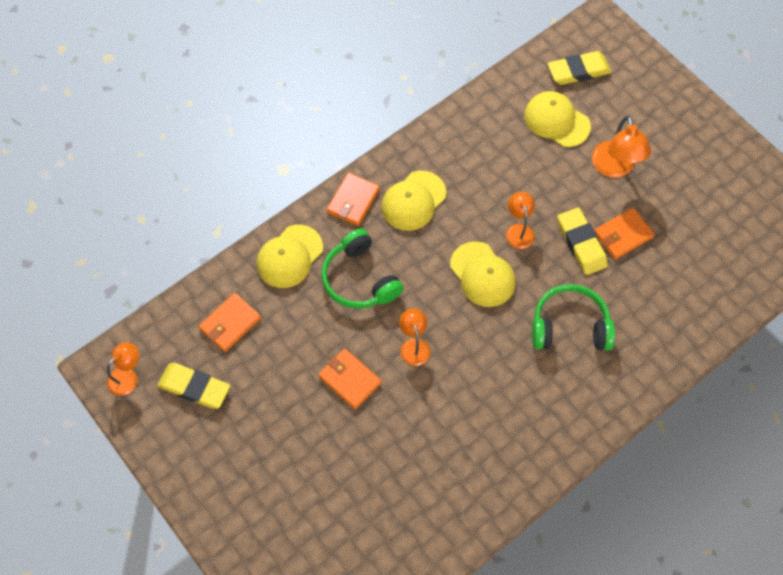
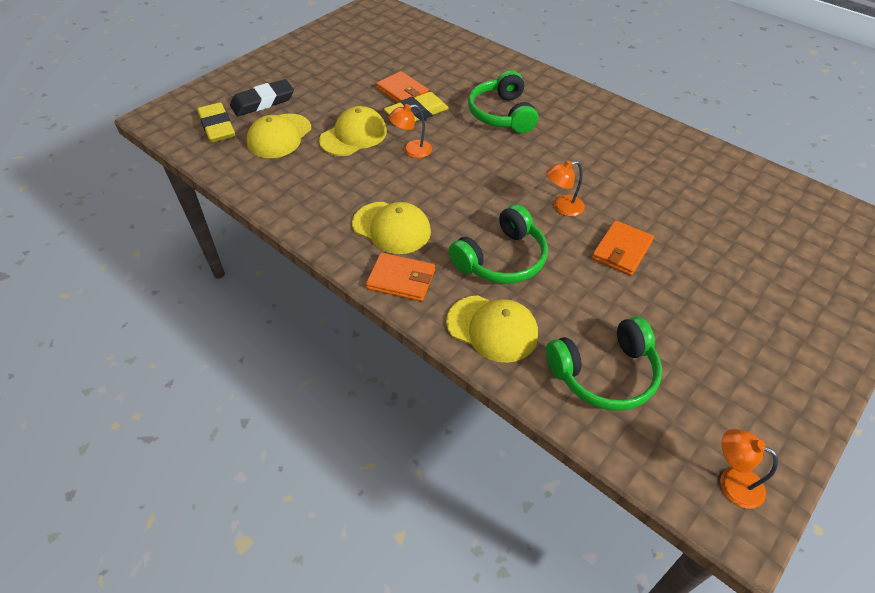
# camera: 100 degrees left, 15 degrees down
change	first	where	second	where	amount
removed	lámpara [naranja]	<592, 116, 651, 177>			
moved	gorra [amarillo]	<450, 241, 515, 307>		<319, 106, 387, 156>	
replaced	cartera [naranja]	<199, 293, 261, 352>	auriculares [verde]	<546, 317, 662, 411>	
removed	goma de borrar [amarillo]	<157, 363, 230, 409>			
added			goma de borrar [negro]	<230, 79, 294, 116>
::::::::::
Give the data again exactly, without pictures.

▸ **EXPECTED ANSWER**:
# camera: 100 degrees left, 15 degrees down
change	first	where	second	where	amount
removed	lámpara [naranja]	<592, 116, 651, 177>			
moved	gorra [amarillo]	<450, 241, 515, 307>		<319, 106, 387, 156>	
replaced	cartera [naranja]	<199, 293, 261, 352>	auriculares [verde]	<546, 317, 662, 411>	
removed	goma de borrar [amarillo]	<157, 363, 230, 409>			
added			goma de borrar [negro]	<230, 79, 294, 116>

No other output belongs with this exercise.